▶ What to produce: Transcription, pictures excluded: write out the data below exactly.
[Raw data — start]
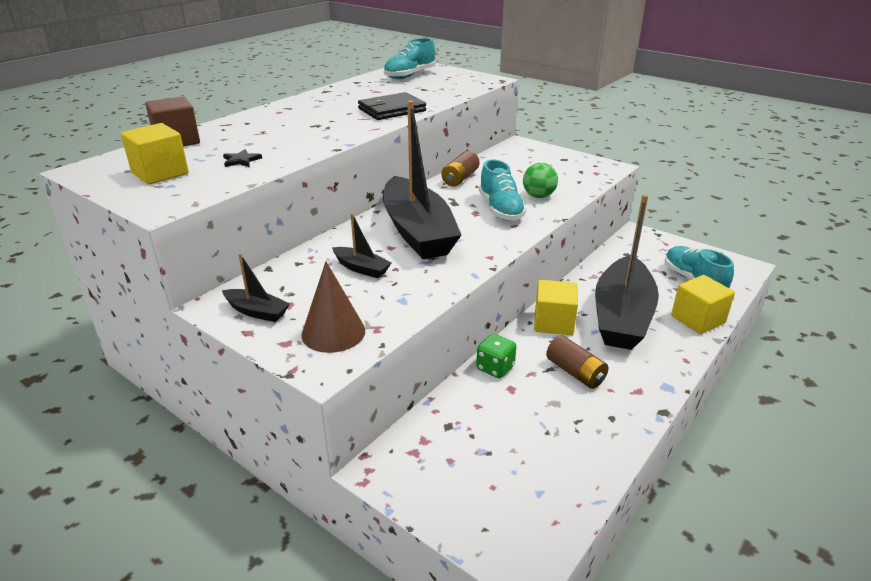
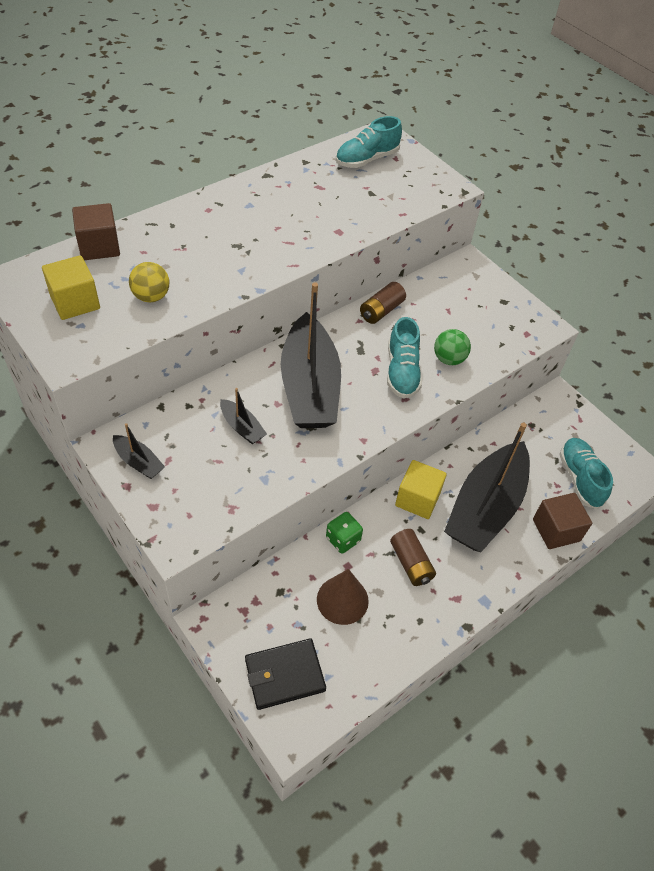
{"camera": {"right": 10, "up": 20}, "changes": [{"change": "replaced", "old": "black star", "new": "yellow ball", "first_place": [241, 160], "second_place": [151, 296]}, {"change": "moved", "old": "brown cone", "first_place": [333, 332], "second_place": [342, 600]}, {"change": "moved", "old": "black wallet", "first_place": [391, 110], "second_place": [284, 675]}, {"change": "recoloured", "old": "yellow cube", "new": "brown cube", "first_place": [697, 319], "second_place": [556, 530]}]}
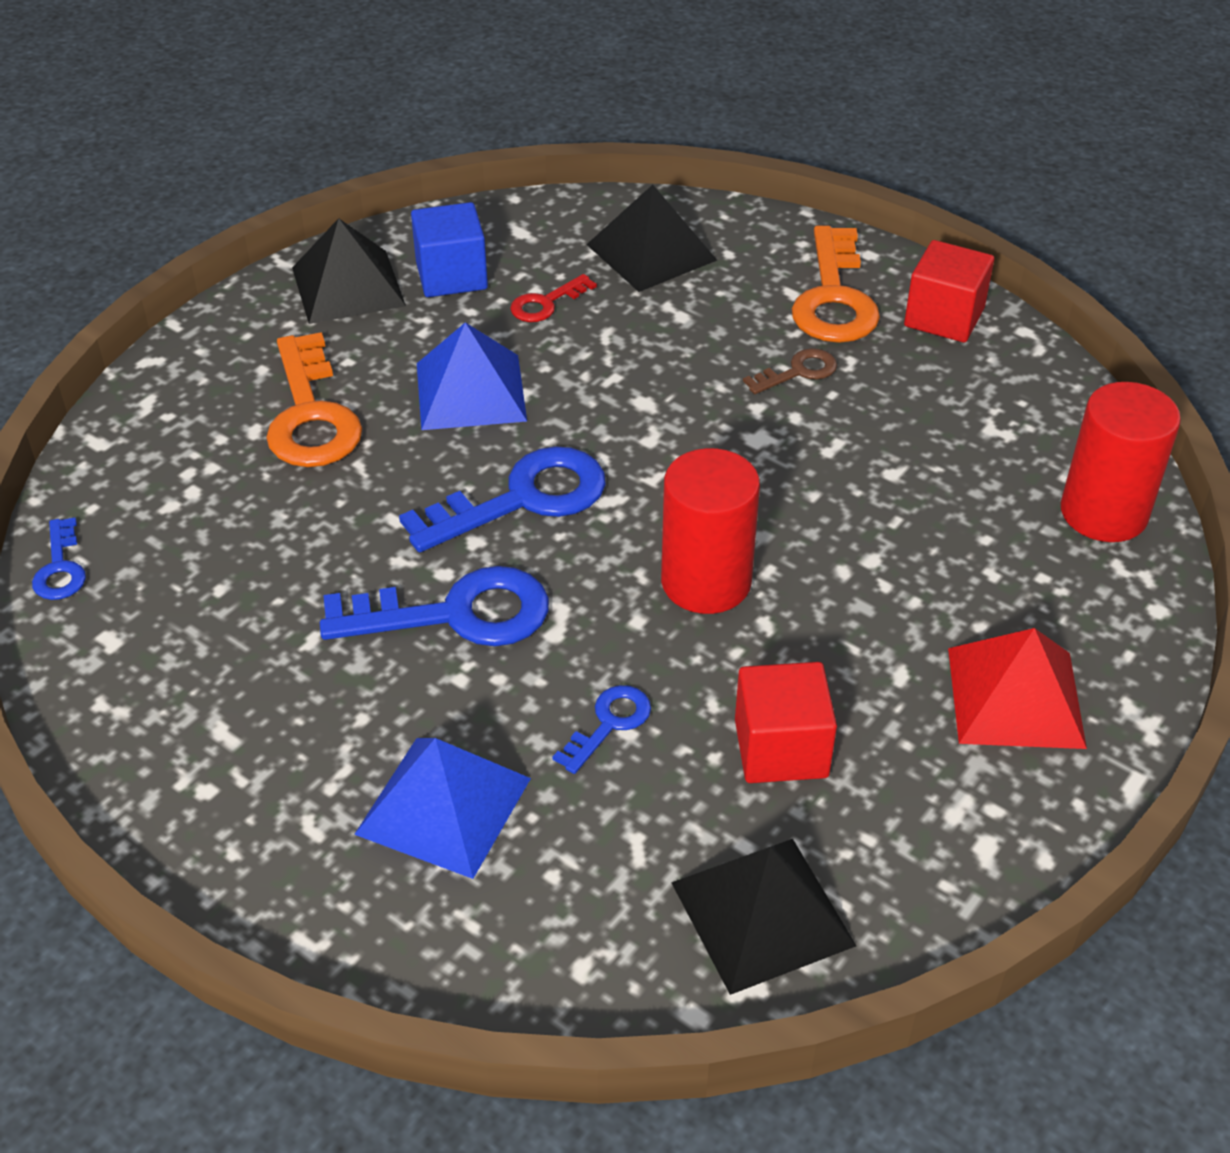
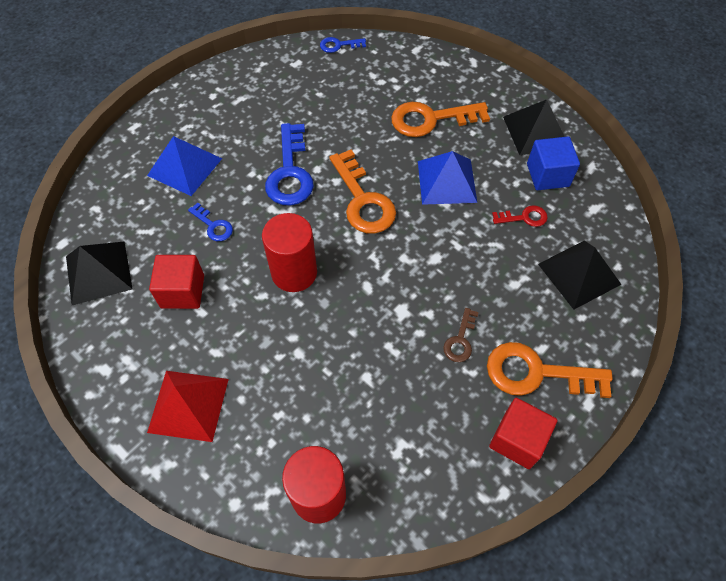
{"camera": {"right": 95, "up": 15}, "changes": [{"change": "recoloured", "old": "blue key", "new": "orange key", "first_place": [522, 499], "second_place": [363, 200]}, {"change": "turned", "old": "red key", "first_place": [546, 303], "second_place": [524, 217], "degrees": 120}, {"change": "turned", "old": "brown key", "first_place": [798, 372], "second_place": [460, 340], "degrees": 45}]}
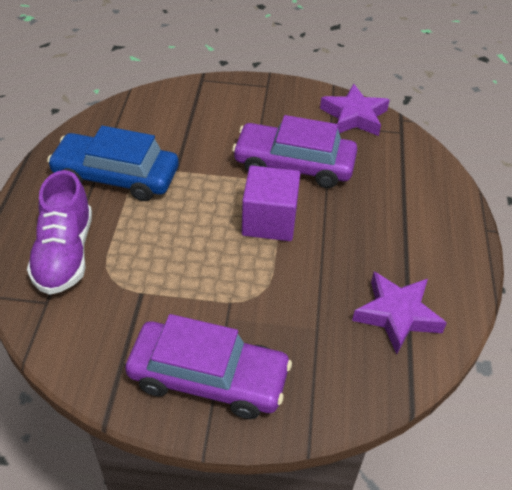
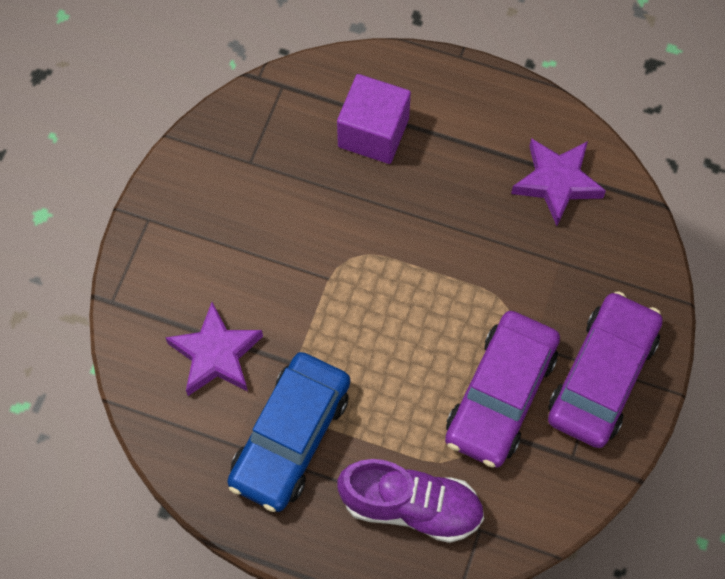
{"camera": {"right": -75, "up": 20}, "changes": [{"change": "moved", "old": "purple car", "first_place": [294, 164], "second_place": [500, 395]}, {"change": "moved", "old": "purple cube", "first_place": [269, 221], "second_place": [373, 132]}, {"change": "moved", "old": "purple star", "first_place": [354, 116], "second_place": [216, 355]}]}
[Raw data — finish]
▶ Written answer:
{"camera": {"right": 10, "up": 20}, "changes": [{"change": "replaced", "old": "black star", "new": "yellow ball", "first_place": [241, 160], "second_place": [151, 296]}, {"change": "moved", "old": "brown cone", "first_place": [333, 332], "second_place": [342, 600]}, {"change": "moved", "old": "black wallet", "first_place": [391, 110], "second_place": [284, 675]}, {"change": "recoloured", "old": "yellow cube", "new": "brown cube", "first_place": [697, 319], "second_place": [556, 530]}]}
{"camera": {"right": 95, "up": 15}, "changes": [{"change": "recoloured", "old": "blue key", "new": "orange key", "first_place": [522, 499], "second_place": [363, 200]}, {"change": "turned", "old": "red key", "first_place": [546, 303], "second_place": [524, 217], "degrees": 120}, {"change": "turned", "old": "brown key", "first_place": [798, 372], "second_place": [460, 340], "degrees": 45}]}
{"camera": {"right": -75, "up": 20}, "changes": [{"change": "moved", "old": "purple car", "first_place": [294, 164], "second_place": [500, 395]}, {"change": "moved", "old": "purple cube", "first_place": [269, 221], "second_place": [373, 132]}, {"change": "moved", "old": "purple star", "first_place": [354, 116], "second_place": [216, 355]}]}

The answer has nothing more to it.